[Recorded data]
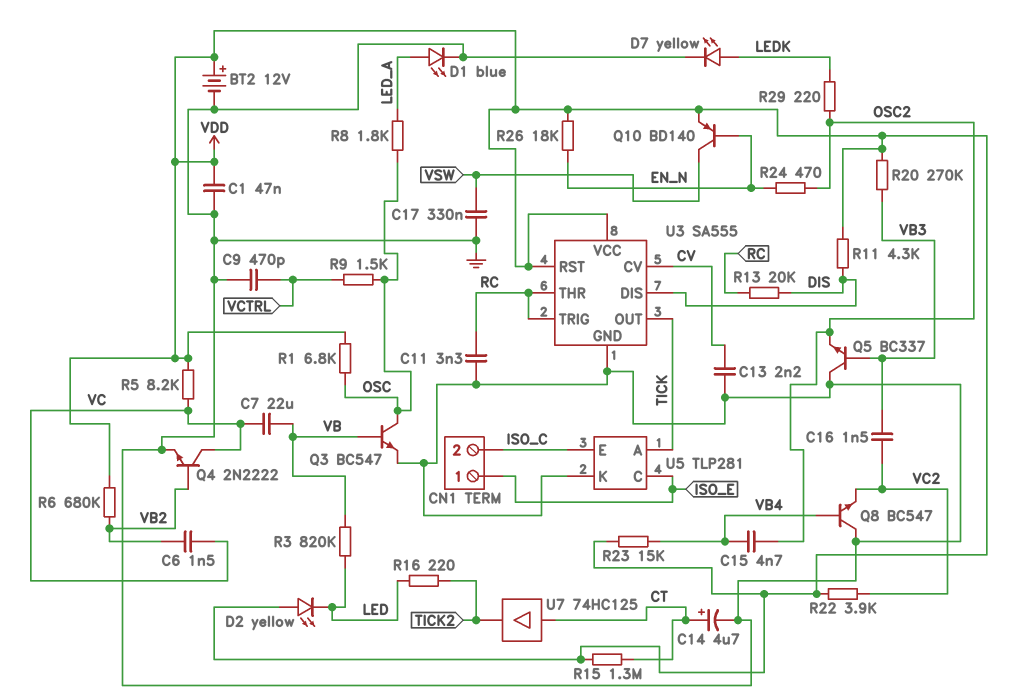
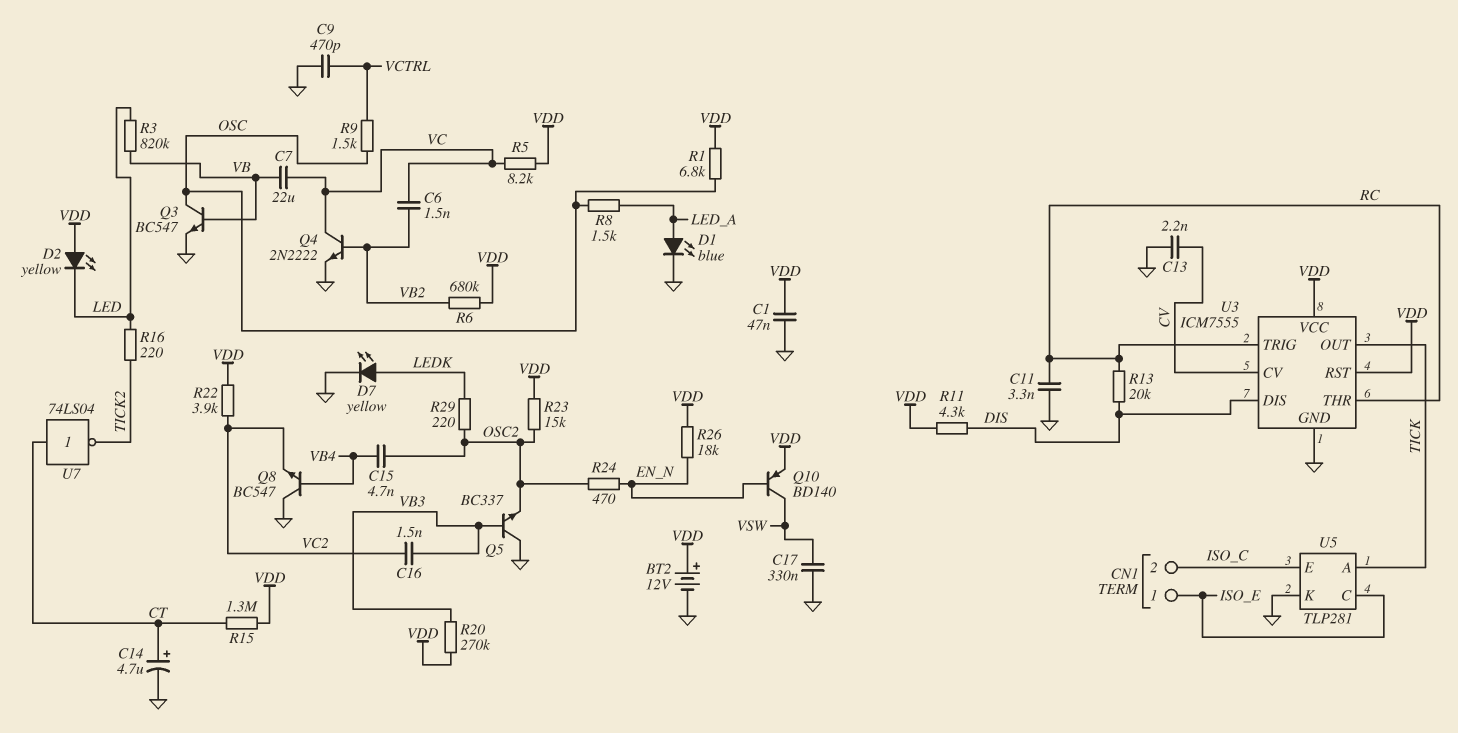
R8: 1.8k (LED_A, OSC) -> 1.5k (LED_A, OSC)
R23: 15k (VB4, VDD) -> 15k (OSC2, VDD)
U3: SA555 -> ICM7555
U7: buffer 74HC125 (in CT, out TICK2) -> NOT 74LS04 (in CT, out TICK2)

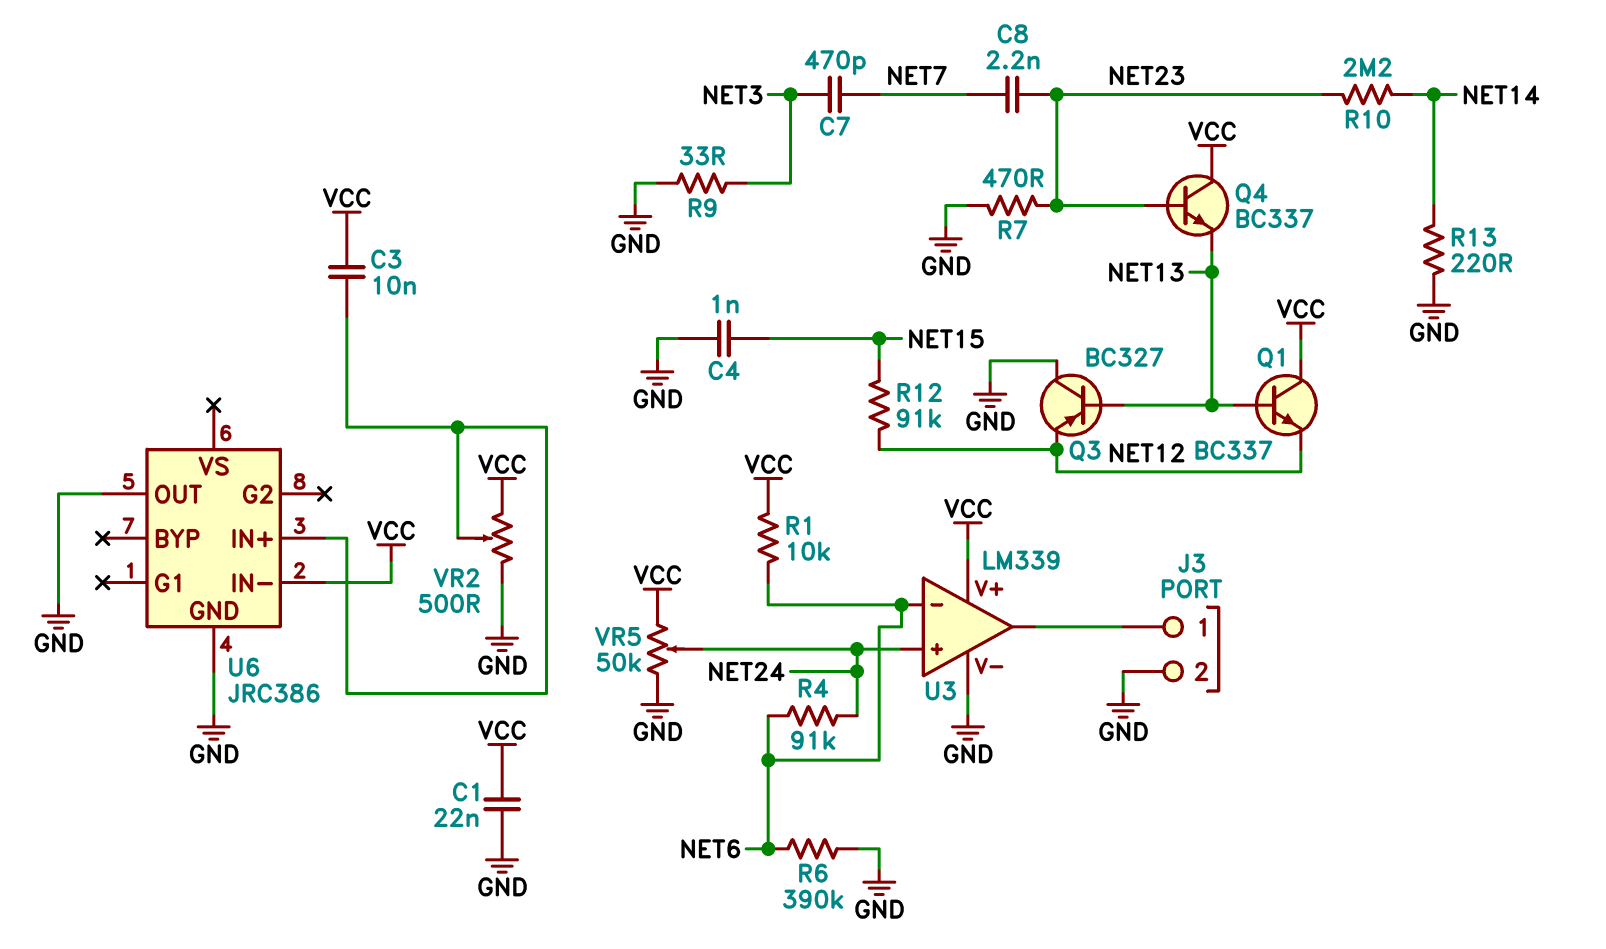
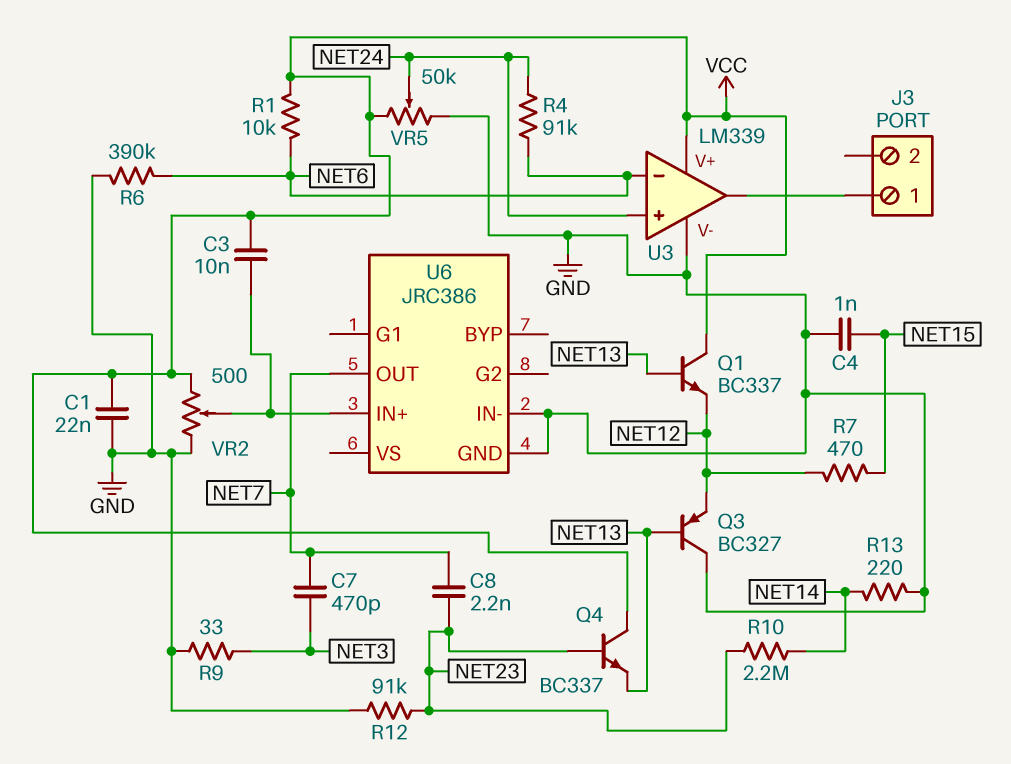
J3 pin 2: GND -> none
R7: 470 (GND, NET23) -> 470 (NET12, NET15)
R12: 91k (NET12, NET15) -> 91k (GND, NET23)
U6 pin IN-: VCC -> GND
U6 pin OUT: GND -> NET7

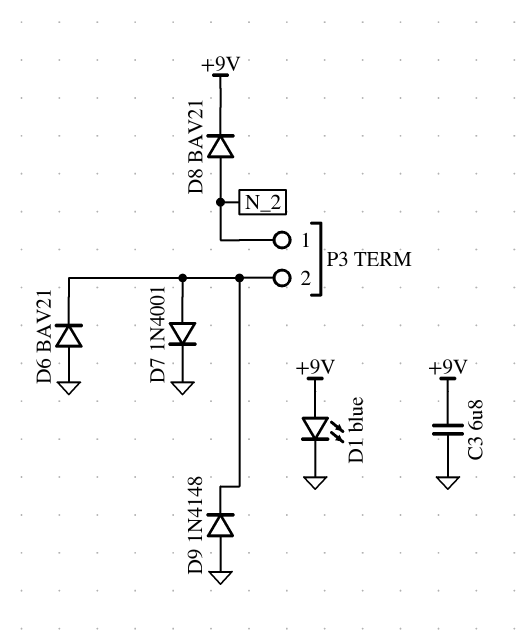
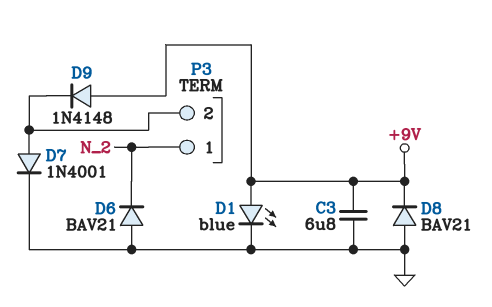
D6: diode BAV21 (A GND, K P3/2) -> diode BAV21 (A GND, K N_2)
D8: diode BAV21 (A N_2, K +9V) -> diode BAV21 (A GND, K +9V)
D9: diode 1N4148 (A GND, K P3/2) -> diode 1N4148 (A +9V, K P3/2)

**YOUR GOAL**: Please repeat all of the entries above word for word, but drop any pictures.

**FINISHED EXERCISE**:
R8: 1.8k (LED_A, OSC) -> 1.5k (LED_A, OSC)
R23: 15k (VB4, VDD) -> 15k (OSC2, VDD)
U3: SA555 -> ICM7555
U7: buffer 74HC125 (in CT, out TICK2) -> NOT 74LS04 (in CT, out TICK2)

J3 pin 2: GND -> none
R7: 470 (GND, NET23) -> 470 (NET12, NET15)
R12: 91k (NET12, NET15) -> 91k (GND, NET23)
U6 pin IN-: VCC -> GND
U6 pin OUT: GND -> NET7

D6: diode BAV21 (A GND, K P3/2) -> diode BAV21 (A GND, K N_2)
D8: diode BAV21 (A N_2, K +9V) -> diode BAV21 (A GND, K +9V)
D9: diode 1N4148 (A GND, K P3/2) -> diode 1N4148 (A +9V, K P3/2)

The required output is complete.